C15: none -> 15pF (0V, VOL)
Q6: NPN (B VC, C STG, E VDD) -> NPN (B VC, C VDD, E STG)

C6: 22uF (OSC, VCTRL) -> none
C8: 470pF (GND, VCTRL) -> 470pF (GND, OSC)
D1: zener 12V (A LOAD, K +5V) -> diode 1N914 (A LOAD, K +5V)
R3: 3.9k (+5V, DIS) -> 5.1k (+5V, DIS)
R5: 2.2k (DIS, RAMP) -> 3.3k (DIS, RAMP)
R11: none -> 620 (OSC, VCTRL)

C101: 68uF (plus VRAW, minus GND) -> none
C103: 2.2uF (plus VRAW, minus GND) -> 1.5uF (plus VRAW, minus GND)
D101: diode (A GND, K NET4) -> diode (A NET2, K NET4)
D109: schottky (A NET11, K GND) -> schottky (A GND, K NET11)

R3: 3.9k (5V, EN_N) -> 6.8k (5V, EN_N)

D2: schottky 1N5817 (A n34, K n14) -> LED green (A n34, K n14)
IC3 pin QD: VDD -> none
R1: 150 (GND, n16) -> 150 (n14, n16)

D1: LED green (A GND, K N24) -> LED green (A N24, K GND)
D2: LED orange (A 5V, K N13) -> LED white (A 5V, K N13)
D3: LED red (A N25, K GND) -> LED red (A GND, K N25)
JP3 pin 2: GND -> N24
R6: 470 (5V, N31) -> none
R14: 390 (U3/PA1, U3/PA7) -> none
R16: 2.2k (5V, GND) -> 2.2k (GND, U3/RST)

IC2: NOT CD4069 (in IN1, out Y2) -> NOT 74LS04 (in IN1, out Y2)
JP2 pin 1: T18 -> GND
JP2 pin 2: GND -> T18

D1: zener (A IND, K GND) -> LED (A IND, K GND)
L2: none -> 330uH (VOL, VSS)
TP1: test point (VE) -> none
--------
**GOAL OF THE EXERCISE**. Copy each line exactly, beginning at the one with "IC2: NOT CD4069" and stopping after the last line of the entries. Include nothing else.

**EXERCISE ANSWER**.
IC2: NOT CD4069 (in IN1, out Y2) -> NOT 74LS04 (in IN1, out Y2)
JP2 pin 1: T18 -> GND
JP2 pin 2: GND -> T18

D1: zener (A IND, K GND) -> LED (A IND, K GND)
L2: none -> 330uH (VOL, VSS)
TP1: test point (VE) -> none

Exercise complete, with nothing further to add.